- Exercise description -
The answer must reproduce the listing exactly, with every picture left out.
[Data for the task]
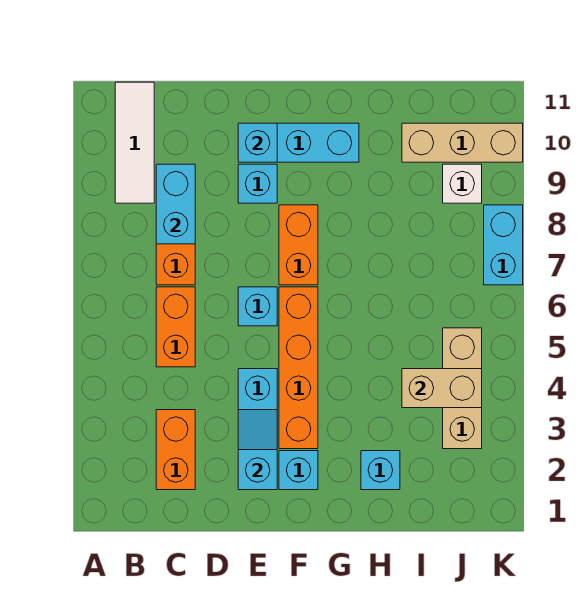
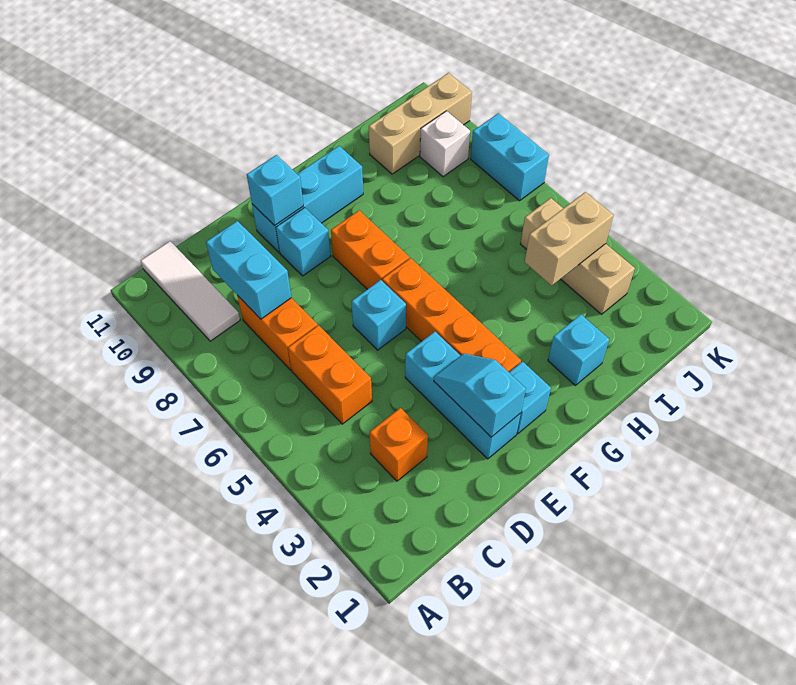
orange 1x2 brick [156,410,195,490] -> orange 1x1 brick [369,408,428,481]

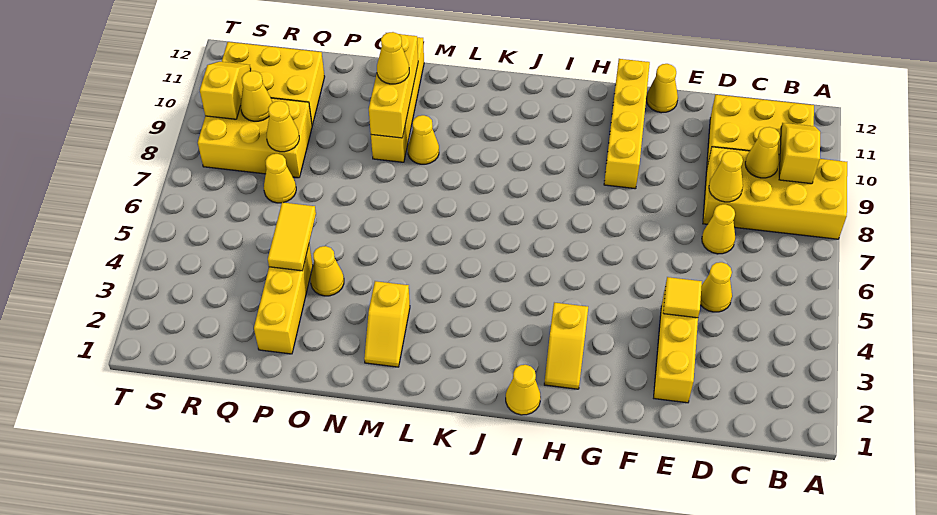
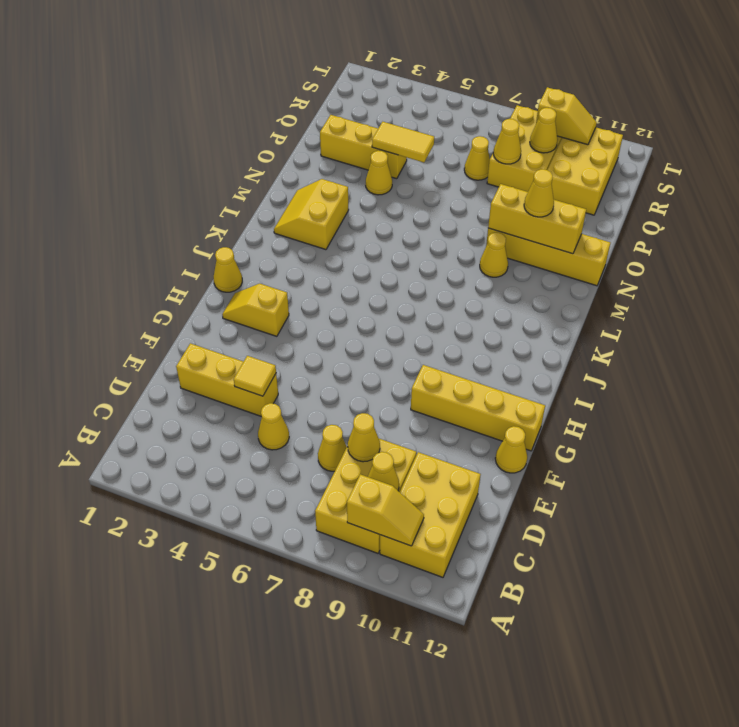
yellow 2x4 brick [703,147,847,239] -> yellow 2x3 brick [315,439,416,553]
yellow 1x2 slope [364,281,410,367] -> yellow 2x2 slope [274,179,349,250]

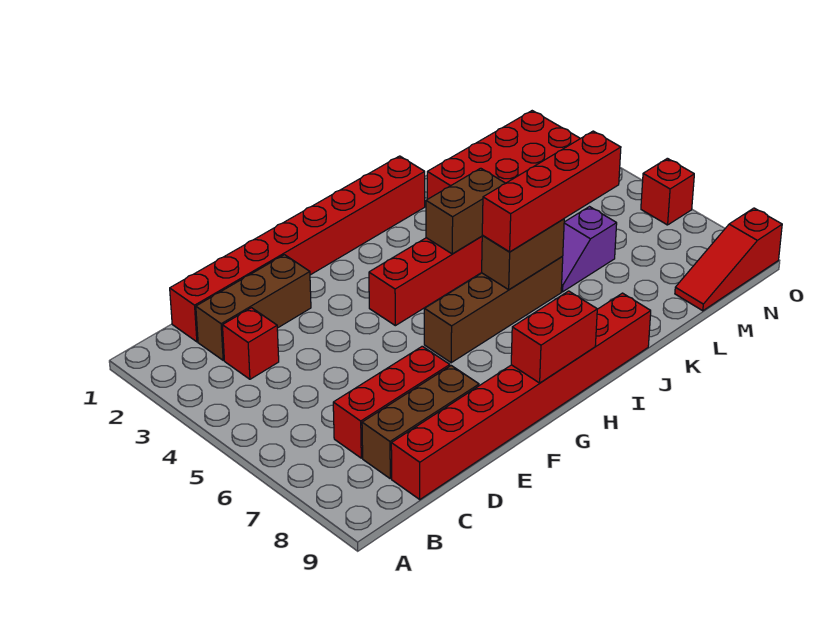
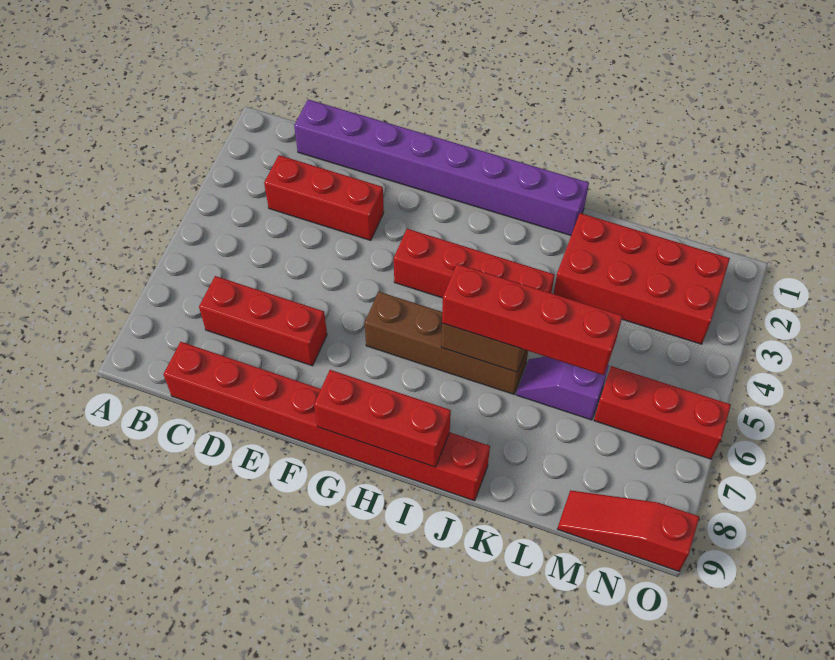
red 1x8 brick [170,156,425,342] -> purple 1x8 brick [294,99,589,235]
brown 1x3 brick [196,255,311,360] -> none
red 1x1 brick [222,308,279,379] -> red 1x3 brick [264,155,384,240]
brown 1x3 brick [362,366,479,479] -> none
red 1x2 brick [511,291,597,383] -> red 1x3 brick [314,370,451,467]
brown 1x2 brick [426,168,505,254] -> none
red 1x1 brick [641,158,694,225] -> red 1x3 brick [594,366,731,459]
[/Data for the task]
- Worked solution -
orange 1x2 brick [156,410,195,490] -> orange 1x1 brick [369,408,428,481]

yellow 2x4 brick [703,147,847,239] -> yellow 2x3 brick [315,439,416,553]
yellow 1x2 slope [364,281,410,367] -> yellow 2x2 slope [274,179,349,250]

red 1x8 brick [170,156,425,342] -> purple 1x8 brick [294,99,589,235]
brown 1x3 brick [196,255,311,360] -> none
red 1x1 brick [222,308,279,379] -> red 1x3 brick [264,155,384,240]
brown 1x3 brick [362,366,479,479] -> none
red 1x2 brick [511,291,597,383] -> red 1x3 brick [314,370,451,467]
brown 1x2 brick [426,168,505,254] -> none
red 1x1 brick [641,158,694,225] -> red 1x3 brick [594,366,731,459]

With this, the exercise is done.